Start of Excerpted data

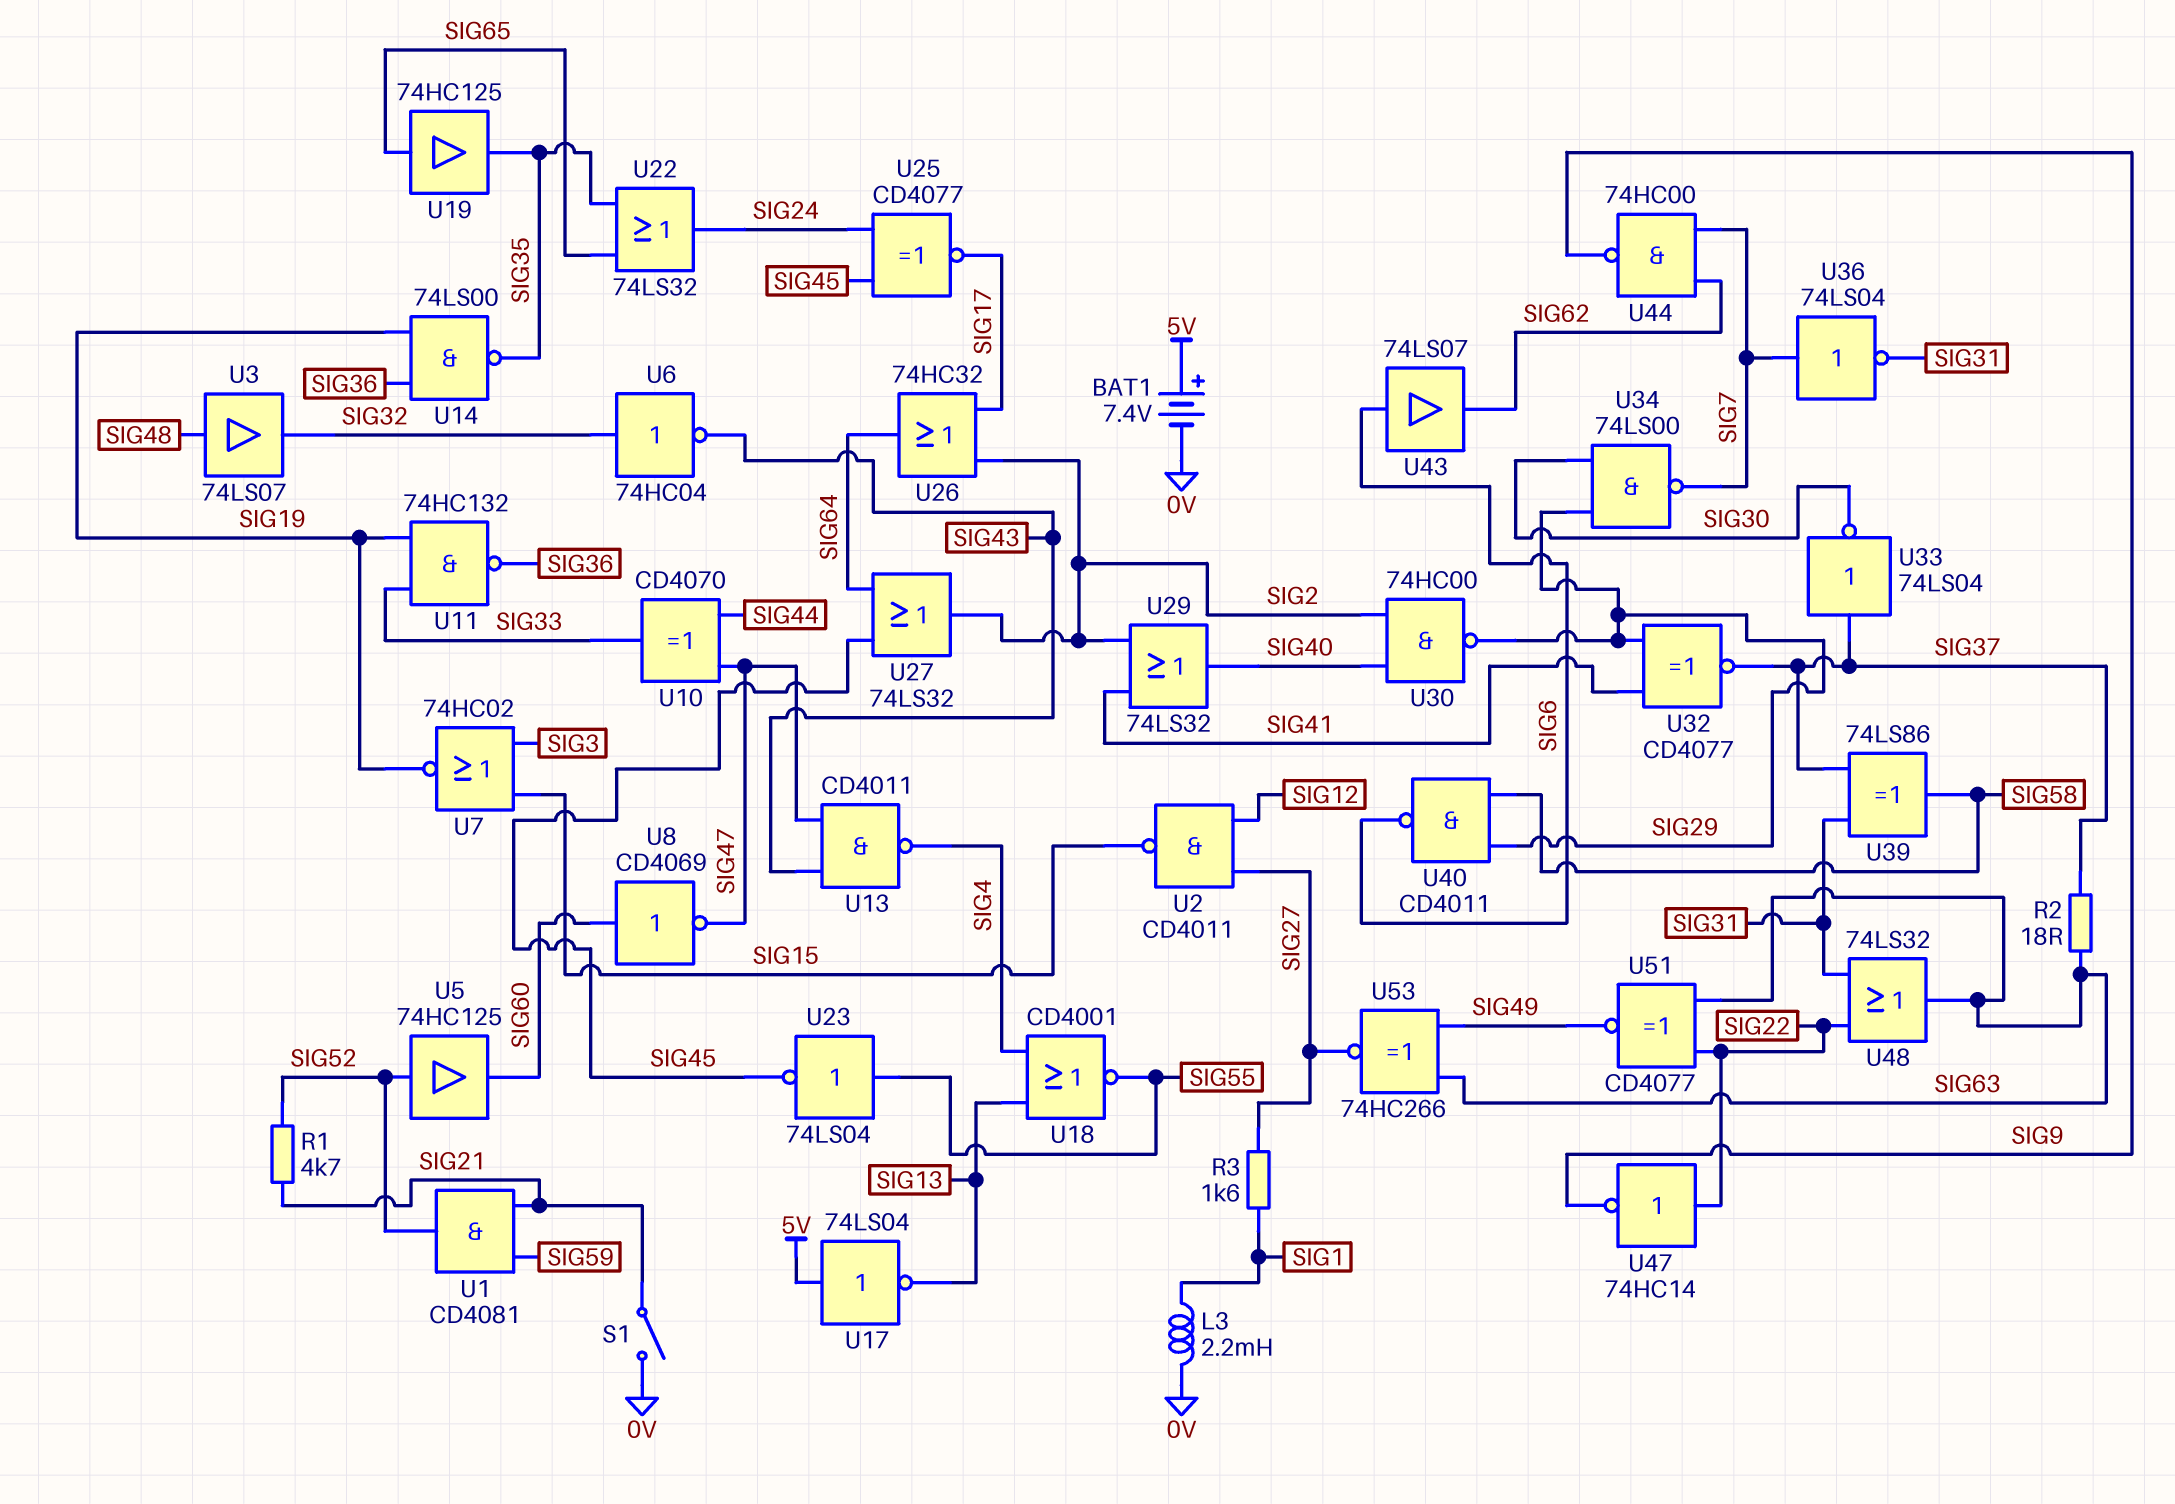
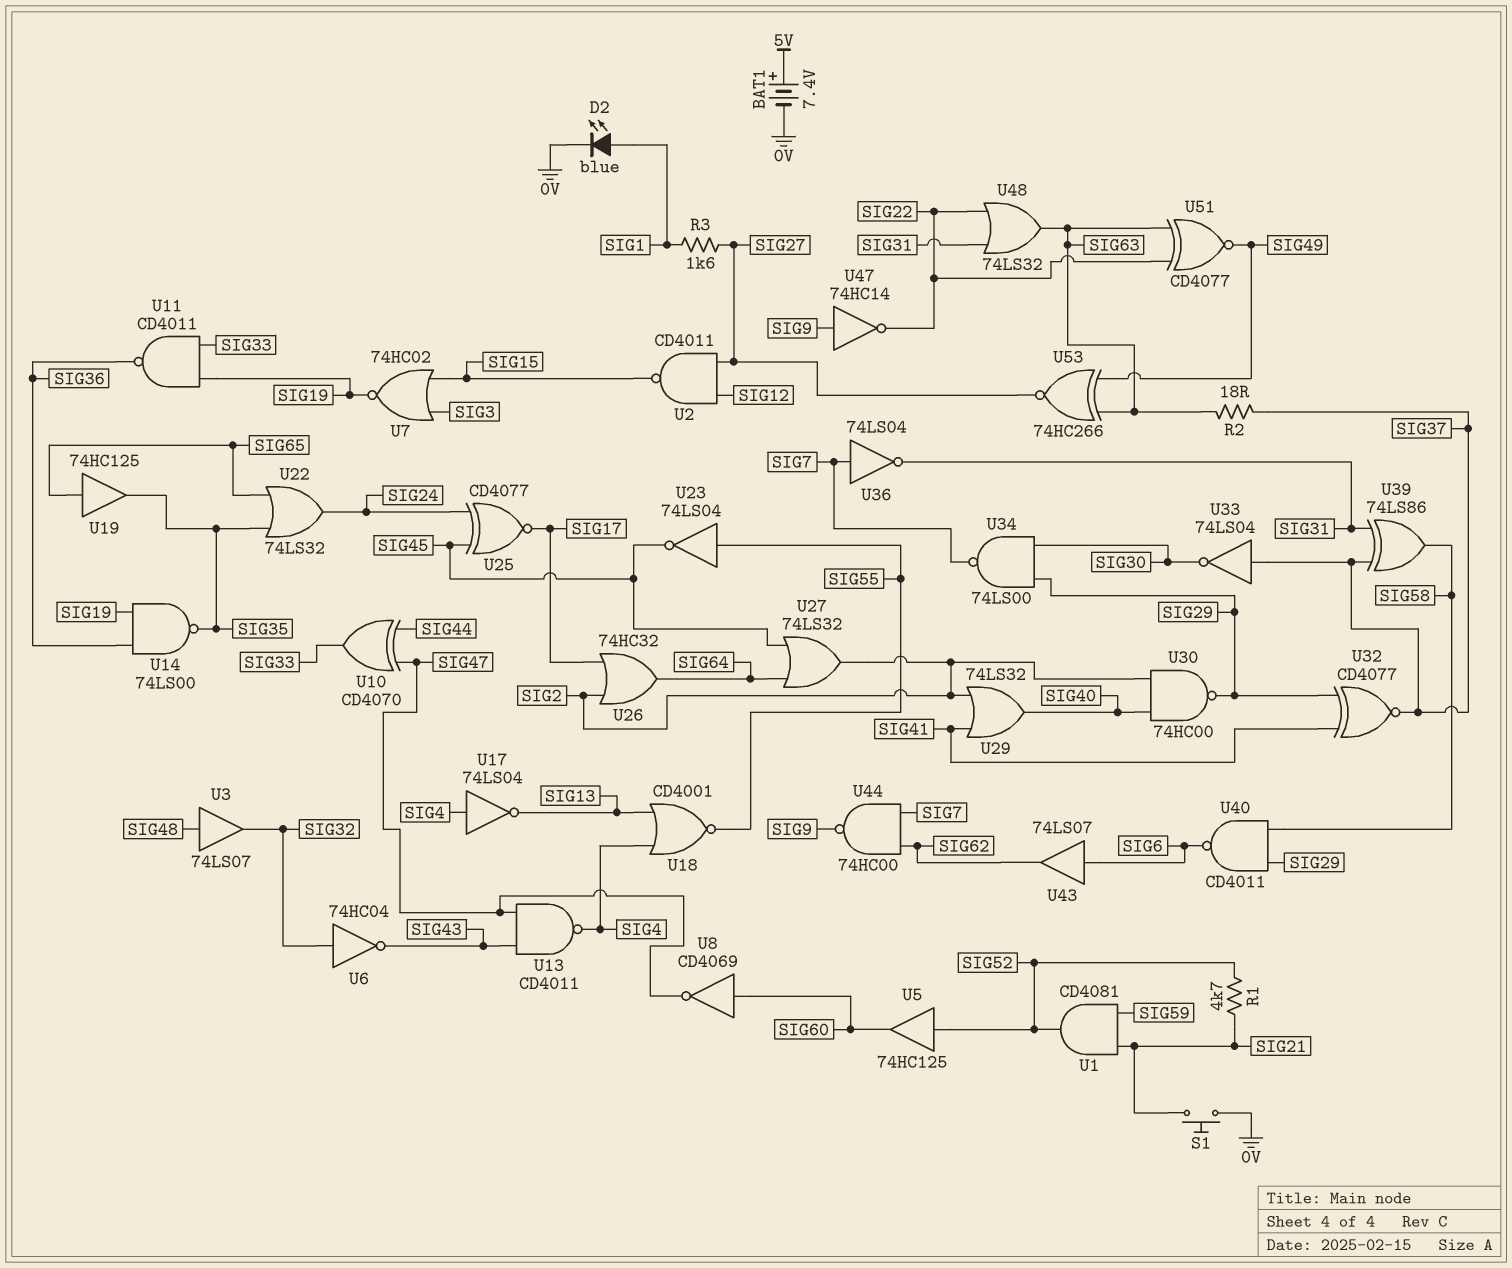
D2: none -> LED blue (A SIG1, K 0V)
L3: 2.2mH (0V, SIG1) -> none
S1: switch (0V, SIG21) -> button (0V, SIG21)
U11: NAND 74HC132 (in SIG19, in SIG33, out SIG36) -> NAND CD4011 (in SIG19, in SIG33, out SIG36)
U17: NOT 74LS04 (in 5V, out SIG13) -> NOT 74LS04 (in SIG4, out SIG13)
U47: NOT 74HC14 (in SIG22, out SIG9) -> NOT 74HC14 (in SIG9, out SIG22)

End of Excerpted data

■ Instructions to follow
Set down, exactly as they appear, the line holding "S1: switch (0V, SIG21) -> button (0V, SIG21)" and every line after it until the records end.

■ Output below
S1: switch (0V, SIG21) -> button (0V, SIG21)
U11: NAND 74HC132 (in SIG19, in SIG33, out SIG36) -> NAND CD4011 (in SIG19, in SIG33, out SIG36)
U17: NOT 74LS04 (in 5V, out SIG13) -> NOT 74LS04 (in SIG4, out SIG13)
U47: NOT 74HC14 (in SIG22, out SIG9) -> NOT 74HC14 (in SIG9, out SIG22)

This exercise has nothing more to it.